__RECORDED INFORMATION__.

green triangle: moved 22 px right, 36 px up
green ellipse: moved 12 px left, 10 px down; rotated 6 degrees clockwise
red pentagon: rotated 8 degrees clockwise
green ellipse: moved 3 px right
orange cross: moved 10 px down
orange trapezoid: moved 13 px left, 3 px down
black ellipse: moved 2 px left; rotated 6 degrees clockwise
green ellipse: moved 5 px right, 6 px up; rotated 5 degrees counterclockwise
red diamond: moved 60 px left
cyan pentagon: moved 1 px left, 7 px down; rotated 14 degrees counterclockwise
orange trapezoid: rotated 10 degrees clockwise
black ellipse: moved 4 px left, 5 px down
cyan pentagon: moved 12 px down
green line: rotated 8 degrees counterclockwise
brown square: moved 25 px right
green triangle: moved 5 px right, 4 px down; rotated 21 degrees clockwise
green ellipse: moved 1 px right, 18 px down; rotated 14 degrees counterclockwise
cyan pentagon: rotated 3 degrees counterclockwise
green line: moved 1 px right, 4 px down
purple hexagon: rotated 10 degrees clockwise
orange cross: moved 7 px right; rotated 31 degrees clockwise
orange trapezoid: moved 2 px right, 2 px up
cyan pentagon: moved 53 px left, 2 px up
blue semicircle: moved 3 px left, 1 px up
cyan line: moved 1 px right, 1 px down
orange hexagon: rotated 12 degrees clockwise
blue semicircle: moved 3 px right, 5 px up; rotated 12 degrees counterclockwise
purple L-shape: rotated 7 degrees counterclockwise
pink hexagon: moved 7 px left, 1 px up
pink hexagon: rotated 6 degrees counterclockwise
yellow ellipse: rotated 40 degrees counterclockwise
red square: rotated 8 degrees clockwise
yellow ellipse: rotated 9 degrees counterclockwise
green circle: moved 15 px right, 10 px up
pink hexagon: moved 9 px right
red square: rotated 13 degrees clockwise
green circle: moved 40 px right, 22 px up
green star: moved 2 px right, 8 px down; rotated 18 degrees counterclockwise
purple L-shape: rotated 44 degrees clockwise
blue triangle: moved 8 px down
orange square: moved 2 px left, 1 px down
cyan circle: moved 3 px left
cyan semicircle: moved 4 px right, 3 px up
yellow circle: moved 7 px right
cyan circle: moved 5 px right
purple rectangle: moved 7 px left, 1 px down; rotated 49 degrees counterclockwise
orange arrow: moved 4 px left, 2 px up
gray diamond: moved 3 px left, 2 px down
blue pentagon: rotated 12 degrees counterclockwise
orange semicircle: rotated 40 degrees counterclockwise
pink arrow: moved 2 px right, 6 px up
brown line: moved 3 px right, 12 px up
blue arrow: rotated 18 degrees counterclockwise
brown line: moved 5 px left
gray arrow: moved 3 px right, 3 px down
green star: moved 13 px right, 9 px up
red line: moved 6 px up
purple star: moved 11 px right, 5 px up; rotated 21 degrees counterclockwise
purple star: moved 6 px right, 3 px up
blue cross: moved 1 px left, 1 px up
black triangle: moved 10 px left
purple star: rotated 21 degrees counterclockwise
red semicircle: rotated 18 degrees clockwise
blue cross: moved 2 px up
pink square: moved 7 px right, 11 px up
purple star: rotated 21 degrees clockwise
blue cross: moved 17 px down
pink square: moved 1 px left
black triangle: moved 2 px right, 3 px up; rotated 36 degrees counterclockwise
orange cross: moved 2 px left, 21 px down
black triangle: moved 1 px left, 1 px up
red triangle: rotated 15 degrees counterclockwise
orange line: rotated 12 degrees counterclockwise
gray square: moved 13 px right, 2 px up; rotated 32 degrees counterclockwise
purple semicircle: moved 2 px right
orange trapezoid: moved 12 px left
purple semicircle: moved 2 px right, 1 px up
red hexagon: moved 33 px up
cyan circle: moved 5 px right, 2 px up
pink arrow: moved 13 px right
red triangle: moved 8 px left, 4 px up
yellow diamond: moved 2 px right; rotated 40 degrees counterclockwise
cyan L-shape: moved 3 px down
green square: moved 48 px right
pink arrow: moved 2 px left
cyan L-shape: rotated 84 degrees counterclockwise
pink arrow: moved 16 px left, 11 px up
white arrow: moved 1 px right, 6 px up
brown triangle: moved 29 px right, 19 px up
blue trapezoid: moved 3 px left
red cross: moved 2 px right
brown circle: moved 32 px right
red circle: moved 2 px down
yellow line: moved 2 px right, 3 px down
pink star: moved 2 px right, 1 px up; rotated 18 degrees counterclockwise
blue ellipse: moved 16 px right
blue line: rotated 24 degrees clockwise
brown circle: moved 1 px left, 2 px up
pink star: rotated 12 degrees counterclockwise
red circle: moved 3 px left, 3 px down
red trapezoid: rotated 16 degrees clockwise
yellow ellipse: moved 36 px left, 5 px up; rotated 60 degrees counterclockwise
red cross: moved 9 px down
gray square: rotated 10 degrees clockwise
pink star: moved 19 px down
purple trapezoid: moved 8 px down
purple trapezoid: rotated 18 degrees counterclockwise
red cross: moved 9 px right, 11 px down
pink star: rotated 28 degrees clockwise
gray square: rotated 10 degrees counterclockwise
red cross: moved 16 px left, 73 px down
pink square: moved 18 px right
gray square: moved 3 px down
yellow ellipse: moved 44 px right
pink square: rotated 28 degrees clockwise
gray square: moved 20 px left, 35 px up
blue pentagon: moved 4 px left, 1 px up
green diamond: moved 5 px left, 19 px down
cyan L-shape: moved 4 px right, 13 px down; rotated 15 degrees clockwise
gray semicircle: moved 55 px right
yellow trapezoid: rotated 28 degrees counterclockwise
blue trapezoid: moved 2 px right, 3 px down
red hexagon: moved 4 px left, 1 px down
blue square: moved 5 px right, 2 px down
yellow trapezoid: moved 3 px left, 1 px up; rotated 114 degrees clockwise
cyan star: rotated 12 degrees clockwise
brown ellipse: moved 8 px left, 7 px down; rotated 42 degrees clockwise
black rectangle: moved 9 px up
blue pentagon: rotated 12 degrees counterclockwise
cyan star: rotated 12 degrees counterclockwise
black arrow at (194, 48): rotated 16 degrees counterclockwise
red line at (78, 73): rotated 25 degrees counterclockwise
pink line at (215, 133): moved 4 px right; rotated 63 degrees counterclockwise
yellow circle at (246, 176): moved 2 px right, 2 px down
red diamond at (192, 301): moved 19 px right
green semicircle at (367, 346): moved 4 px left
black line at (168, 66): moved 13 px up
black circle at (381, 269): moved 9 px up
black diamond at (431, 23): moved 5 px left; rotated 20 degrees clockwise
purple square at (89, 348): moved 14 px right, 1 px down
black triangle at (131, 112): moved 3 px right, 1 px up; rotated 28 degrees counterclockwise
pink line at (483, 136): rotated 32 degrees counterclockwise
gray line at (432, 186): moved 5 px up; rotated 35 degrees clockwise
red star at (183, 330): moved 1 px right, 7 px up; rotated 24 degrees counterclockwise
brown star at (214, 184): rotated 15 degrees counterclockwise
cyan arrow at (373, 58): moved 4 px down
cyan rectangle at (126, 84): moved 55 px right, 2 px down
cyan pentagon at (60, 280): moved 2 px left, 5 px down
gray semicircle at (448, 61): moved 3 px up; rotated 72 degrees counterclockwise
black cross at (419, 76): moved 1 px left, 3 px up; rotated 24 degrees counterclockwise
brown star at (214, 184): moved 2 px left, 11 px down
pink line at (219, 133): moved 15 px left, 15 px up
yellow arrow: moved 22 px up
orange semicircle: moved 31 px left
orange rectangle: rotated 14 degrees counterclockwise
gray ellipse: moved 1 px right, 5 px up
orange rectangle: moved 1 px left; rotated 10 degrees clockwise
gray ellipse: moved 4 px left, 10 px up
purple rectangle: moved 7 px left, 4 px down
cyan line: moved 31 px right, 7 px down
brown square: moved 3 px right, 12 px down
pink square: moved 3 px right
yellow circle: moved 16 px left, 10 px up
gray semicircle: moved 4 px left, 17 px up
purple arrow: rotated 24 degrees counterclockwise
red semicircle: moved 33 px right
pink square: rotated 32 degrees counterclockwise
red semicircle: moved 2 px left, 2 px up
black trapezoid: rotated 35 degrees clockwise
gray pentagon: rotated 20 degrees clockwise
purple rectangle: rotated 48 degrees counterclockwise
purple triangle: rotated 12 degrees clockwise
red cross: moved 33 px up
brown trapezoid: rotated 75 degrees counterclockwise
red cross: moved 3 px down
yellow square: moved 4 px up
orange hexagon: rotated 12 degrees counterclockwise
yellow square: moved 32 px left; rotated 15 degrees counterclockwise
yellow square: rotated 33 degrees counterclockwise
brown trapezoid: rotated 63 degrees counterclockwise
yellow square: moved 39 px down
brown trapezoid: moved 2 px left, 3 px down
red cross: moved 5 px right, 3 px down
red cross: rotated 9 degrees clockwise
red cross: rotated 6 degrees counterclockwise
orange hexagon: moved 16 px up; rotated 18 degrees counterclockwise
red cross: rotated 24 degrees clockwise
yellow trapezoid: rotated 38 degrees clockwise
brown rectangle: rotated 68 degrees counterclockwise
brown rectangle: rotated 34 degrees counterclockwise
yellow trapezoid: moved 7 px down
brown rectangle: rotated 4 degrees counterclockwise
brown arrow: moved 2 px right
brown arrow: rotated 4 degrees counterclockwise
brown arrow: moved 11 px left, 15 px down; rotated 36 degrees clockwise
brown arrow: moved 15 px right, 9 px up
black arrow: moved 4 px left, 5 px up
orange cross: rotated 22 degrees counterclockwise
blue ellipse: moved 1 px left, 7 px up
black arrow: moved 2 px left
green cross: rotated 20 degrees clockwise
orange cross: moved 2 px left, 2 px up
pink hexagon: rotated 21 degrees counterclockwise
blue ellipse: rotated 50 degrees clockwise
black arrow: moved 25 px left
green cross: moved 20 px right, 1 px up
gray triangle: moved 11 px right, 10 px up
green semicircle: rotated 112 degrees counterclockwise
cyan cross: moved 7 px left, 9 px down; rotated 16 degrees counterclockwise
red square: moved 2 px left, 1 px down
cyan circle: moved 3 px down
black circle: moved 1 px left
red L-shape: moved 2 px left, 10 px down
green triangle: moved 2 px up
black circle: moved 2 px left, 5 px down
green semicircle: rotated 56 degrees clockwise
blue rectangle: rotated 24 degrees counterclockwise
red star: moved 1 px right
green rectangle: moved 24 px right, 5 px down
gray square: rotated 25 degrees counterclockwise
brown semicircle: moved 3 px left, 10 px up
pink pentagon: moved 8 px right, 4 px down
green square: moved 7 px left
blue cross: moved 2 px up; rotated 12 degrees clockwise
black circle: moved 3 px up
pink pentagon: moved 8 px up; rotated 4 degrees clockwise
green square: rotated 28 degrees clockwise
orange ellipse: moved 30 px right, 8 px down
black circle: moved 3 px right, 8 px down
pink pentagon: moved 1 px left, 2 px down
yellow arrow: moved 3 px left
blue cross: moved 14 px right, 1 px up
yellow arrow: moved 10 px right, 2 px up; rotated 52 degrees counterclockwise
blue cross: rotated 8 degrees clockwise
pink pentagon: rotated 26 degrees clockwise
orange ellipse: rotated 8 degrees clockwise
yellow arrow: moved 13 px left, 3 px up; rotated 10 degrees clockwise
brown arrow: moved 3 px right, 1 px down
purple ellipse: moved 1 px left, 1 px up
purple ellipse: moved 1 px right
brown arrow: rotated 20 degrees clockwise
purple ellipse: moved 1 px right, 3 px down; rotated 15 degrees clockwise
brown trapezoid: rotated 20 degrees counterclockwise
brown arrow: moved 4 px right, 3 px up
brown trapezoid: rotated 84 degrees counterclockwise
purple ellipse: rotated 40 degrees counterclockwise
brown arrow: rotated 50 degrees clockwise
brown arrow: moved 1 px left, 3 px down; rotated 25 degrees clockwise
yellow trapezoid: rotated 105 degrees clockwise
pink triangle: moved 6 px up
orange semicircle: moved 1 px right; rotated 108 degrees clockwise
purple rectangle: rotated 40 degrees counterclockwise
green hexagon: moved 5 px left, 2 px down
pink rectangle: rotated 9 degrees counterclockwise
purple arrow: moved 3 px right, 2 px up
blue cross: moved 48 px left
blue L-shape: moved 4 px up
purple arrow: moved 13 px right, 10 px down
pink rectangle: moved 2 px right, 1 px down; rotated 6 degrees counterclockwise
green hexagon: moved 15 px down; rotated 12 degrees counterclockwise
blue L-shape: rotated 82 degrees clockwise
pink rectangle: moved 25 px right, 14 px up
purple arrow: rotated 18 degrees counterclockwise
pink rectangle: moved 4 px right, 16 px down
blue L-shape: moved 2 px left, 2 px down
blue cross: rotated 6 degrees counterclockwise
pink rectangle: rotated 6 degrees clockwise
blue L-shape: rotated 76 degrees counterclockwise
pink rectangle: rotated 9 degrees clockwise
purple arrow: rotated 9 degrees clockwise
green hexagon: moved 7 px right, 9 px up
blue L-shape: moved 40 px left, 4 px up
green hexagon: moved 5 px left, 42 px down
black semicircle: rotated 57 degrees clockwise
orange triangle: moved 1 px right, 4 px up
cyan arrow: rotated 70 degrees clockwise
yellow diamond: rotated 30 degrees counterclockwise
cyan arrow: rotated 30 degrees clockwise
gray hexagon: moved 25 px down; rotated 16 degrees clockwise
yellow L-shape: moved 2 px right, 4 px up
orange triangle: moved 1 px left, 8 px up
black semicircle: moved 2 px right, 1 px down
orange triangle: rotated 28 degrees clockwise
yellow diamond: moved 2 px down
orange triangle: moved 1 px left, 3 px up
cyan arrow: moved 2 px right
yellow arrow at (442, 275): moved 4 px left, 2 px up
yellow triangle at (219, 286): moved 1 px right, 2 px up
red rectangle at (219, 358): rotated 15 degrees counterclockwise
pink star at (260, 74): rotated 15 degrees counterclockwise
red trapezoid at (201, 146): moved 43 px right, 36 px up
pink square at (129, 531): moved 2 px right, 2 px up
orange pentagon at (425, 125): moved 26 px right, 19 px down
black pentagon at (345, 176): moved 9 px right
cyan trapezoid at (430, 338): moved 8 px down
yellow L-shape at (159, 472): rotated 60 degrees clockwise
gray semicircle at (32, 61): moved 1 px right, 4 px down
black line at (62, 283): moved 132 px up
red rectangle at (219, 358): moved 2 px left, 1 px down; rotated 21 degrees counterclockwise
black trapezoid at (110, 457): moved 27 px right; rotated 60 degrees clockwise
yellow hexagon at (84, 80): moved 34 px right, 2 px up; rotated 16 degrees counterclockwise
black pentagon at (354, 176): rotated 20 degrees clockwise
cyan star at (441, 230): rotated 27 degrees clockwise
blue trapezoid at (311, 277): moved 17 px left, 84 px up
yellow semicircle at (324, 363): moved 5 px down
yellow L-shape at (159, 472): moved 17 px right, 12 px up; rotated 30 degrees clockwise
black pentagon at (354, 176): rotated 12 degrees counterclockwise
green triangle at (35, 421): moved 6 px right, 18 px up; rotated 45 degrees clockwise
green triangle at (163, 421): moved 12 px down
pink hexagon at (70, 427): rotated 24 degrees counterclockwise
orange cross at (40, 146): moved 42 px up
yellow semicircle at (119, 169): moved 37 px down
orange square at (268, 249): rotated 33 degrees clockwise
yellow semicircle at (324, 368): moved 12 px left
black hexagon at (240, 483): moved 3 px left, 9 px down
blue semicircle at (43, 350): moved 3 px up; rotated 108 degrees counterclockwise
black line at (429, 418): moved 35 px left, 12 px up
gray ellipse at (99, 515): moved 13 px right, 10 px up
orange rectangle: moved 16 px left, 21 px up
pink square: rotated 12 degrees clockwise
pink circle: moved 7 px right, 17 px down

__GIVEN PROBLEM__. Can you write out the records from the start through the line with "black ellipse: moved 4 px left, 5 px down", changing "trapezoid" to "rhombus" and leaving everything else the same?

__WRITTEN ANSWER__.
green triangle: moved 22 px right, 36 px up
green ellipse: moved 12 px left, 10 px down; rotated 6 degrees clockwise
red pentagon: rotated 8 degrees clockwise
green ellipse: moved 3 px right
orange cross: moved 10 px down
orange rhombus: moved 13 px left, 3 px down
black ellipse: moved 2 px left; rotated 6 degrees clockwise
green ellipse: moved 5 px right, 6 px up; rotated 5 degrees counterclockwise
red diamond: moved 60 px left
cyan pentagon: moved 1 px left, 7 px down; rotated 14 degrees counterclockwise
orange rhombus: rotated 10 degrees clockwise
black ellipse: moved 4 px left, 5 px down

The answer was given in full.